● **Task objective**
Collect every line of the listing that contains the word "markup", and copy each one out.

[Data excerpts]
------
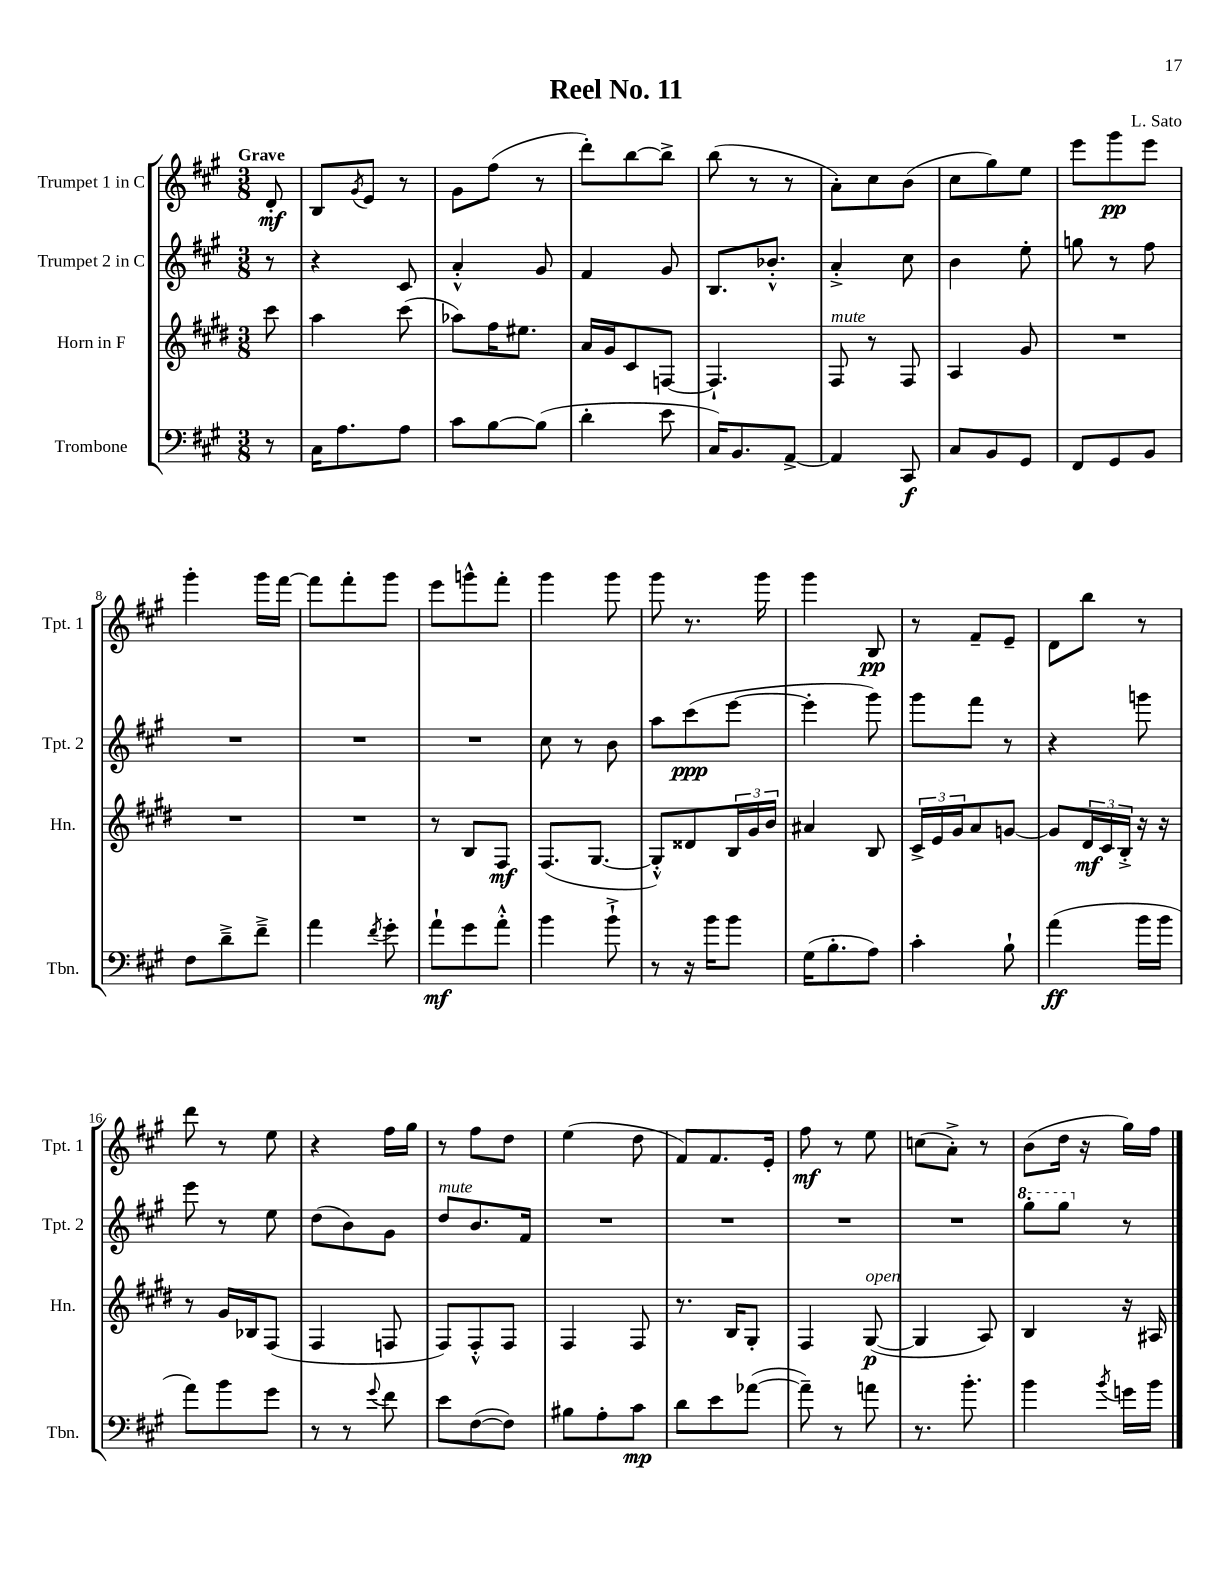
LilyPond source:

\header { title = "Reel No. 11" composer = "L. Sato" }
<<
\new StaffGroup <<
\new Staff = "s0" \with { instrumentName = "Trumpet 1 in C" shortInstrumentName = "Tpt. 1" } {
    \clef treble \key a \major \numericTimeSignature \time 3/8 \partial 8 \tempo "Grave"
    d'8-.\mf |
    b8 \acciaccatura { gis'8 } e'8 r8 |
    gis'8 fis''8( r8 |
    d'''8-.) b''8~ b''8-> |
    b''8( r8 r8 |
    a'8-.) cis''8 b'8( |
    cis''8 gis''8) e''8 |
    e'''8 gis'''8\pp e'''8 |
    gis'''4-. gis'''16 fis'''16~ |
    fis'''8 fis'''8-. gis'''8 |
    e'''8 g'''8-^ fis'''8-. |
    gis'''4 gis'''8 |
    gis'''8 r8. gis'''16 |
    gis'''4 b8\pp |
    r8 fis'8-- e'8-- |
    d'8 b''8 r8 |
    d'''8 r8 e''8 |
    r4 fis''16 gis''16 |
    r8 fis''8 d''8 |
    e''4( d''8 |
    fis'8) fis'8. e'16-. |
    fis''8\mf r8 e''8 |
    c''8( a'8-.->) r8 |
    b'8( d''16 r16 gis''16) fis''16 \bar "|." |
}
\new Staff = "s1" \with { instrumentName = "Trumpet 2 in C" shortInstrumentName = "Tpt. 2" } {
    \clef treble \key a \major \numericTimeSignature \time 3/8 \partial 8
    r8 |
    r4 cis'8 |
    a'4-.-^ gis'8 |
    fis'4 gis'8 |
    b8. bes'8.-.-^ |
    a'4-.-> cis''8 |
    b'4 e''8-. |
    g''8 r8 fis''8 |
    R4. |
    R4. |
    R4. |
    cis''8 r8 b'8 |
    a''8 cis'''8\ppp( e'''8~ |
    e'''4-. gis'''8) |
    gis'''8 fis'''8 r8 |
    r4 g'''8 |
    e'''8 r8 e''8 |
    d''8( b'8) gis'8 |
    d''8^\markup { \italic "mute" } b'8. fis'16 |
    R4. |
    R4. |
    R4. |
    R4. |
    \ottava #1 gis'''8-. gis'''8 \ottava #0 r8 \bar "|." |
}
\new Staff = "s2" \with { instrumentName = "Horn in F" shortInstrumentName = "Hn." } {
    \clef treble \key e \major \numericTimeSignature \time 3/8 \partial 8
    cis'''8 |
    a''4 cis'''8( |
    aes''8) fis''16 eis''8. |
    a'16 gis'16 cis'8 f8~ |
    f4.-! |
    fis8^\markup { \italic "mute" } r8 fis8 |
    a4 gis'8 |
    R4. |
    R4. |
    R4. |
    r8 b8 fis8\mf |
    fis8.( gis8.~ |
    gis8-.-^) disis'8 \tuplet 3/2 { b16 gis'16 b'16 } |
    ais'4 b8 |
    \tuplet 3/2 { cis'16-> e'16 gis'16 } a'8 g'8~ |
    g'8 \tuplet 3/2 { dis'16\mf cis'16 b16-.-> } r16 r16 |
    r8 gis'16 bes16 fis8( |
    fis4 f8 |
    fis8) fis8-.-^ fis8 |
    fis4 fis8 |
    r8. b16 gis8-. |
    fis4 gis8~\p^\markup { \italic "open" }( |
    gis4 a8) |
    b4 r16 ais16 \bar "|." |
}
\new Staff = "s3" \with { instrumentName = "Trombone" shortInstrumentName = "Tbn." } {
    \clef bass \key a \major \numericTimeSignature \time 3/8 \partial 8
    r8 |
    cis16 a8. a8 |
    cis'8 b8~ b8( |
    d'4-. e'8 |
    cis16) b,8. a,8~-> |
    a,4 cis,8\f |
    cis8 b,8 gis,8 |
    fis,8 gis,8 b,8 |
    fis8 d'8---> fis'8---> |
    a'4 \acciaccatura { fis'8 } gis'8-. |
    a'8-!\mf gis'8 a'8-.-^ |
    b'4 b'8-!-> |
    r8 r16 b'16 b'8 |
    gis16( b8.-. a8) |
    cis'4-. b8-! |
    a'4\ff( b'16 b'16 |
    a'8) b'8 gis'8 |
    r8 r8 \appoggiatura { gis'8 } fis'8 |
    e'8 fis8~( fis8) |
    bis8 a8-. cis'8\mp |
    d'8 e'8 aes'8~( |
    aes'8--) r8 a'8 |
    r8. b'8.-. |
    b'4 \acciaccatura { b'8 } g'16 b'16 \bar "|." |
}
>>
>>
------
● **Reply**
    d''8^\markup { \italic "mute" } b'8. fis'16 |
    fis8^\markup { \italic "mute" } r8 fis8 |
    fis4 gis8~\p^\markup { \italic "open" }( |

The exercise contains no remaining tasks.